• Material for this task:

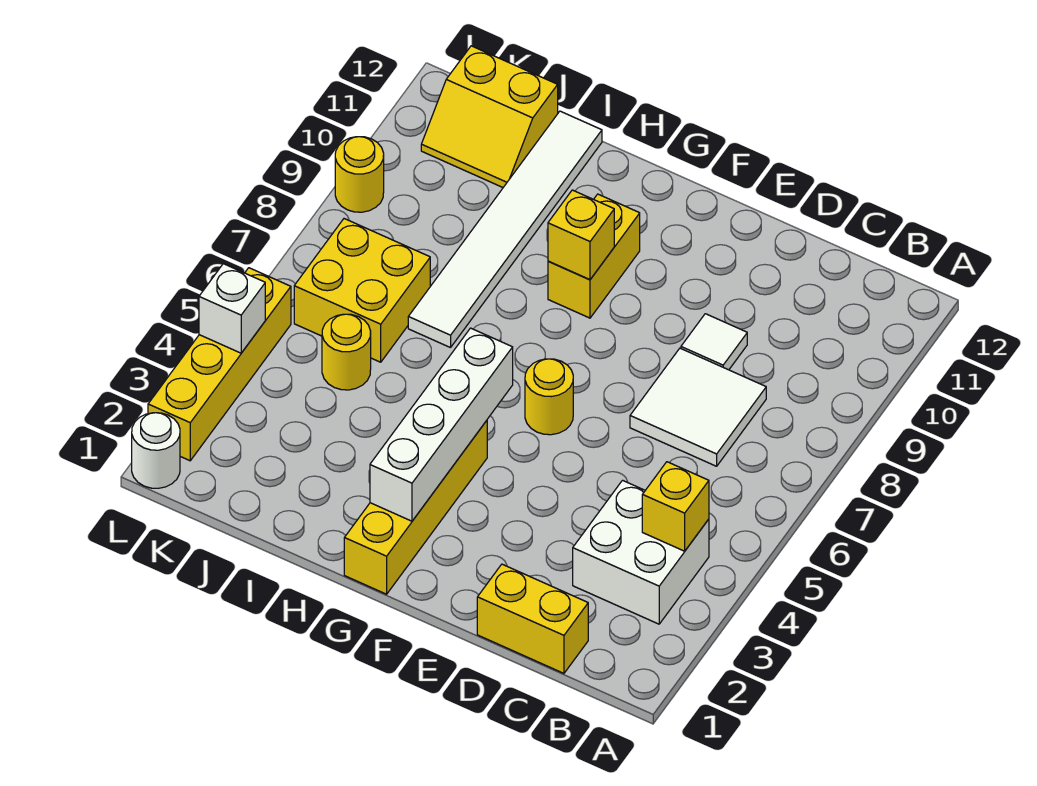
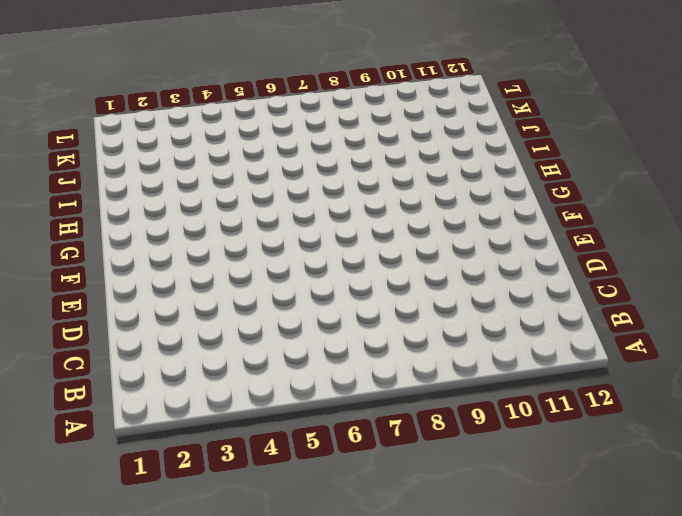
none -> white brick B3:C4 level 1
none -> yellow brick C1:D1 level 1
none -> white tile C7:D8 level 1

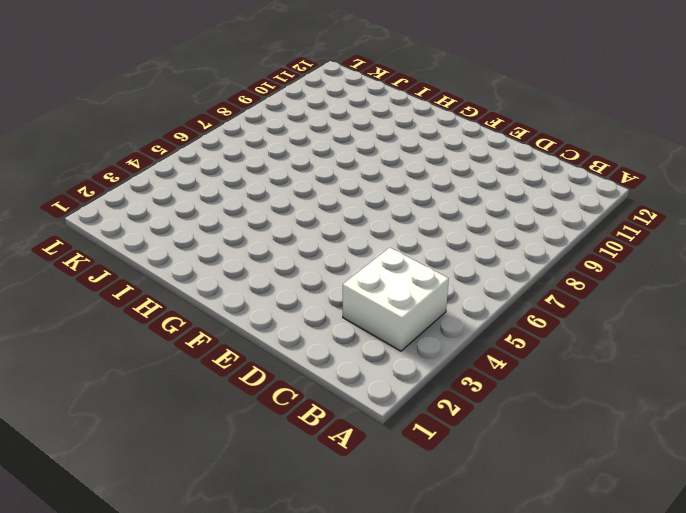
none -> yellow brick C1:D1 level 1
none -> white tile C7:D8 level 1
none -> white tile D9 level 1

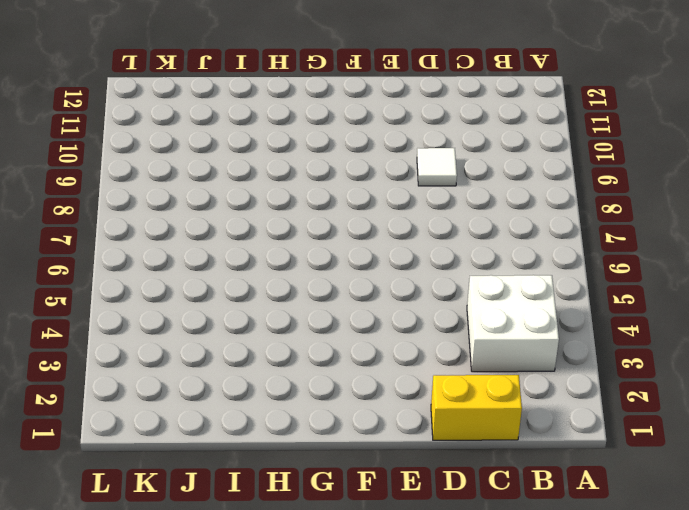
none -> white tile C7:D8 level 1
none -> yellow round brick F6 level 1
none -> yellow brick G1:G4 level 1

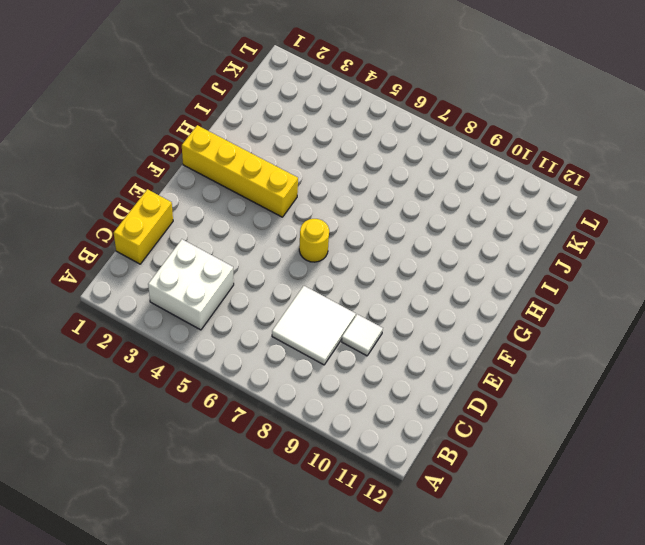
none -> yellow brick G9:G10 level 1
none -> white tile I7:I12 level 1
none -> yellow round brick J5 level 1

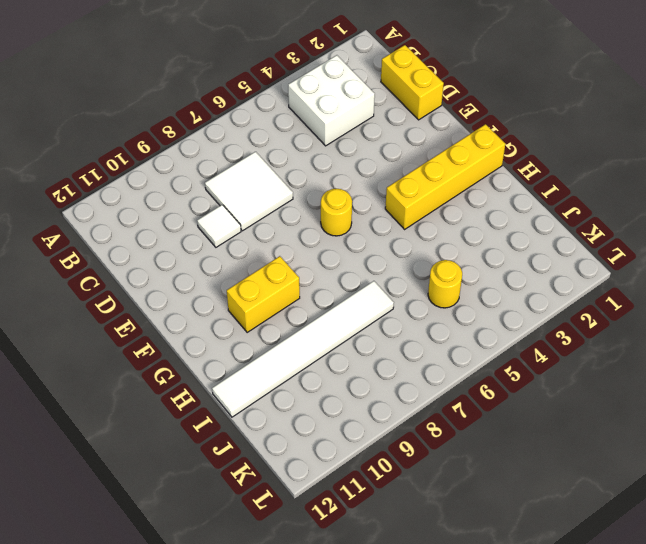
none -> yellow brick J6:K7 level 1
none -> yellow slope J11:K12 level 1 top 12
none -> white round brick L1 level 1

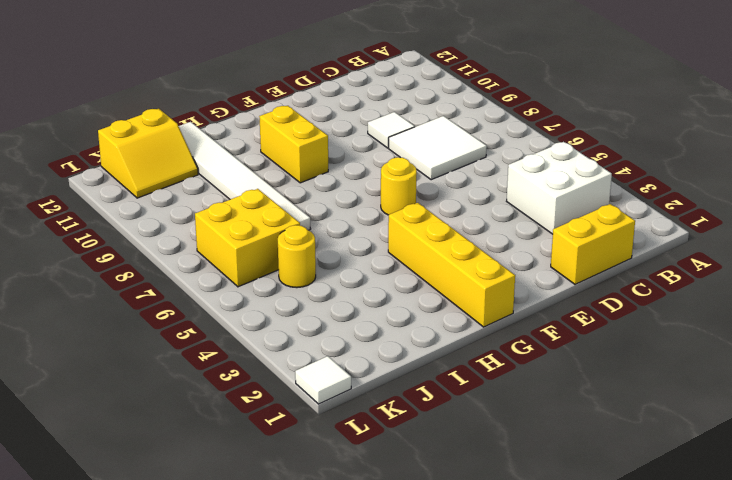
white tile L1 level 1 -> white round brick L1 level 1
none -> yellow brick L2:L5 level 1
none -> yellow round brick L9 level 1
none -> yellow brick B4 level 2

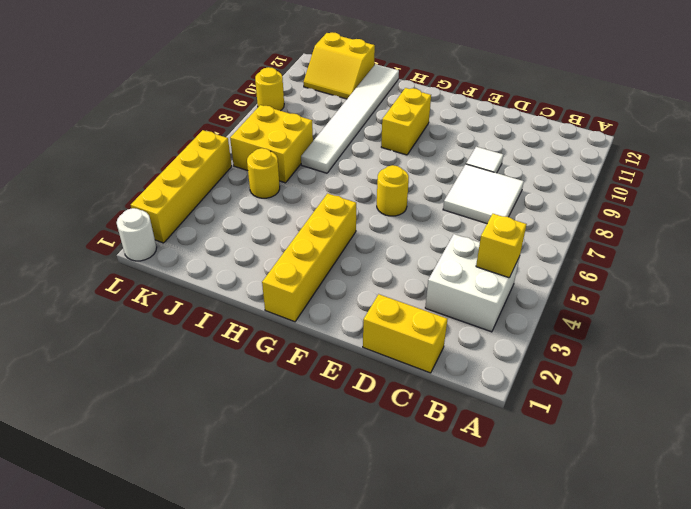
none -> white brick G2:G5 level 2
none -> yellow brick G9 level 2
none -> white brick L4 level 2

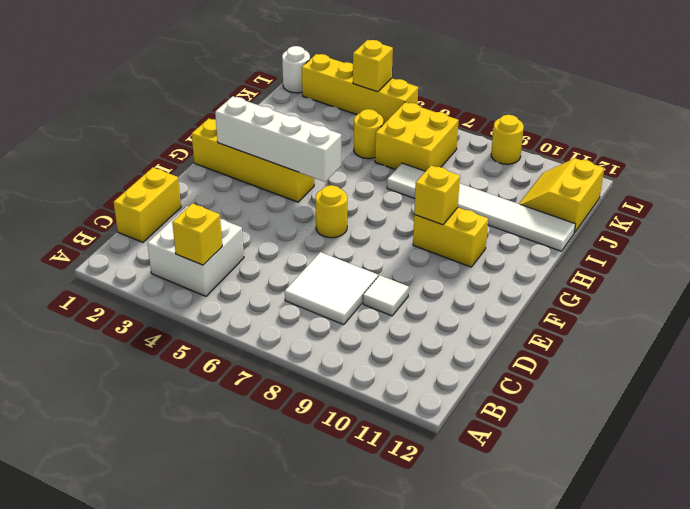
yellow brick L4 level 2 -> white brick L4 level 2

==

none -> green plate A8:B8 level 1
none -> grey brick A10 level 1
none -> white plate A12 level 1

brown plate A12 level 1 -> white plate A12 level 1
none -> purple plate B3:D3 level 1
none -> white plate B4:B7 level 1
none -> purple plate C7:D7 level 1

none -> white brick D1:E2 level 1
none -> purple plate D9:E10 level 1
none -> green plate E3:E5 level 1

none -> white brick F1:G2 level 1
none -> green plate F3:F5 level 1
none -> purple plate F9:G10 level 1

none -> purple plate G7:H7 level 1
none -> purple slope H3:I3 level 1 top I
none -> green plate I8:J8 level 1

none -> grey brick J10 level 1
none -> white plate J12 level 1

• Requirement: Respond with the exact lines above running from the one containing "none -> white tile I7:I12 level 1" to the one containing "yellow brick L4", both ends kept and no pictures included.

• Your response:
none -> white tile I7:I12 level 1
none -> yellow round brick J5 level 1

none -> yellow brick J6:K7 level 1
none -> yellow slope J11:K12 level 1 top 12
none -> white round brick L1 level 1

white tile L1 level 1 -> white round brick L1 level 1
none -> yellow brick L2:L5 level 1
none -> yellow round brick L9 level 1
none -> yellow brick B4 level 2

none -> white brick G2:G5 level 2
none -> yellow brick G9 level 2
none -> white brick L4 level 2

yellow brick L4 level 2 -> white brick L4 level 2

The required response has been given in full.